→ **Task objective**
Here is the listing. Report each line in it that contains the string "road".

→ **Entries provided**
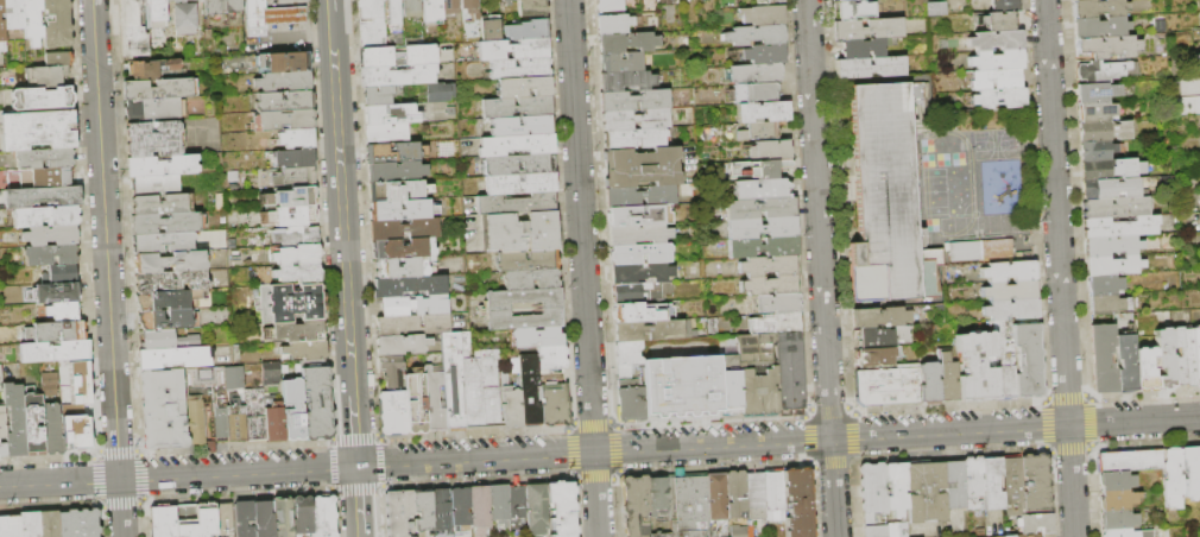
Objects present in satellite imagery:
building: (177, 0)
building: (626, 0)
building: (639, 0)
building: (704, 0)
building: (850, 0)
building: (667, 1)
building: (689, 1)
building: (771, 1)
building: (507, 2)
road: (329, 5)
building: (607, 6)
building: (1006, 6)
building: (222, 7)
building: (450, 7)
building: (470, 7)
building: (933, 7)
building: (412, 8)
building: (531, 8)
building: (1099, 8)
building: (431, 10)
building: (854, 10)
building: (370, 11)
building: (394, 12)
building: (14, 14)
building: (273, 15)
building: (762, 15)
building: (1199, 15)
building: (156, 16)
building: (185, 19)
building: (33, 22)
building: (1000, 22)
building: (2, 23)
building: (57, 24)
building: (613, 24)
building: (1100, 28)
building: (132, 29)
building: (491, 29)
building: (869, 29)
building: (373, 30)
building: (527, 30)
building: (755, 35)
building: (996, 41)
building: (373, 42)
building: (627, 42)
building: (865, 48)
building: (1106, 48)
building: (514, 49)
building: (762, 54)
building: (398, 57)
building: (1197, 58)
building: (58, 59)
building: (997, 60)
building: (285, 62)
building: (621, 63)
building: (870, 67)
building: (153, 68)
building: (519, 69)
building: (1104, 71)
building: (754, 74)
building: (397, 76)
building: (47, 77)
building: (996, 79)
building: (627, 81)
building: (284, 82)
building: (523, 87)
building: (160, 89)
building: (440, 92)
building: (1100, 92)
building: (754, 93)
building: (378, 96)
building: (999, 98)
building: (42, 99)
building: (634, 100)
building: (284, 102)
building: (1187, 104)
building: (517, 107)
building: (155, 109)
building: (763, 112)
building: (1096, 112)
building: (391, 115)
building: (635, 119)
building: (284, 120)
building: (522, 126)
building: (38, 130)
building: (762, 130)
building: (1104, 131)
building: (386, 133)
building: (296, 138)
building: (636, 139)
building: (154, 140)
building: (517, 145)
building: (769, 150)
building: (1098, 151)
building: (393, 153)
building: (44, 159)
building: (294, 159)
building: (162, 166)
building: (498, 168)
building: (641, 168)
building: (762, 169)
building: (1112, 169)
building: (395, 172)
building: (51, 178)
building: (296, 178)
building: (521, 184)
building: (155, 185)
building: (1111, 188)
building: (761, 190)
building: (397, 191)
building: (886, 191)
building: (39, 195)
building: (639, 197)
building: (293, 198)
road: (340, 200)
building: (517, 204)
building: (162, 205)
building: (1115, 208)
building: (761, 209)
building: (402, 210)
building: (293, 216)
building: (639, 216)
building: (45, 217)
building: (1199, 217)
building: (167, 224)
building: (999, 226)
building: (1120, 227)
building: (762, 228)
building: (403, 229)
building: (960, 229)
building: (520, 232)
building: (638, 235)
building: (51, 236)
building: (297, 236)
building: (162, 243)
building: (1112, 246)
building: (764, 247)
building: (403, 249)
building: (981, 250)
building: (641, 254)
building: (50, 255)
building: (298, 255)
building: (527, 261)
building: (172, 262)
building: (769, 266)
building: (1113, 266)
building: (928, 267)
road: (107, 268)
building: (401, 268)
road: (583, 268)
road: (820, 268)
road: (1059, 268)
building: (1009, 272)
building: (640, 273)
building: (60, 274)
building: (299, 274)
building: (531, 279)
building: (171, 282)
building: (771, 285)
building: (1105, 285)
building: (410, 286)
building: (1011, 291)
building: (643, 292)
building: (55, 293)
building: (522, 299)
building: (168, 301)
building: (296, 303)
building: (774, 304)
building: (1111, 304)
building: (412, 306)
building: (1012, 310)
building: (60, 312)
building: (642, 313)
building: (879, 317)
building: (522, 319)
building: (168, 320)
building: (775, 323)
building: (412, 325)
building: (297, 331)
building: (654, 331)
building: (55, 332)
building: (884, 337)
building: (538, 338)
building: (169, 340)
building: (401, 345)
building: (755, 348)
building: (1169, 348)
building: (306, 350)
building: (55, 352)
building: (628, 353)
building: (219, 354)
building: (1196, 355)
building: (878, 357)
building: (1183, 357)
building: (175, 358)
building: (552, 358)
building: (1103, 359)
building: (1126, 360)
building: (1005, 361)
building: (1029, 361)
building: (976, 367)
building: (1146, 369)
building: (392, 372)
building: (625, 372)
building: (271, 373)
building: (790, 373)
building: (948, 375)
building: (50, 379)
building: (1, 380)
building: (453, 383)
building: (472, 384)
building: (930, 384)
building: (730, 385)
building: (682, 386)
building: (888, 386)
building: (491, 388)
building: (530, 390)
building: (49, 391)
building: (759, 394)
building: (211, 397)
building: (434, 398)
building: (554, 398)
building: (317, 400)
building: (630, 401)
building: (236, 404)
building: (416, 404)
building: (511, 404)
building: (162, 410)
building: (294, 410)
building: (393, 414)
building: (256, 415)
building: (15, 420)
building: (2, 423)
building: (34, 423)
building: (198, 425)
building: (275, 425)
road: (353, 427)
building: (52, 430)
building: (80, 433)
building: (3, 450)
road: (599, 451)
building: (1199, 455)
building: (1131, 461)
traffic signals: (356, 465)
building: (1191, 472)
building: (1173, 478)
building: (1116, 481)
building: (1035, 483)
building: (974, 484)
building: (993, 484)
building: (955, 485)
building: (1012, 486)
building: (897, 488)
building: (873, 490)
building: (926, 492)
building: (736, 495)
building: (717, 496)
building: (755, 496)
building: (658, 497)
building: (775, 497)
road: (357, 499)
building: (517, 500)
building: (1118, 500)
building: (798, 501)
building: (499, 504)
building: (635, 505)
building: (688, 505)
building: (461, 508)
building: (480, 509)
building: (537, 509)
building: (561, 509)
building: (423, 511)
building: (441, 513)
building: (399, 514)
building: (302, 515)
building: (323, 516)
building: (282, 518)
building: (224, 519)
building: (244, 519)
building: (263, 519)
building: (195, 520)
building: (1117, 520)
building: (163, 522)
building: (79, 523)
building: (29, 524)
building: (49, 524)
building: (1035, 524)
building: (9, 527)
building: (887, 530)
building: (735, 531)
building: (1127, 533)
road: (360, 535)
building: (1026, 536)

→ **Result of the exercise**
road: (329, 5)
road: (340, 200)
road: (107, 268)
road: (583, 268)
road: (820, 268)
road: (1059, 268)
road: (353, 427)
road: (599, 451)
road: (357, 499)
road: (360, 535)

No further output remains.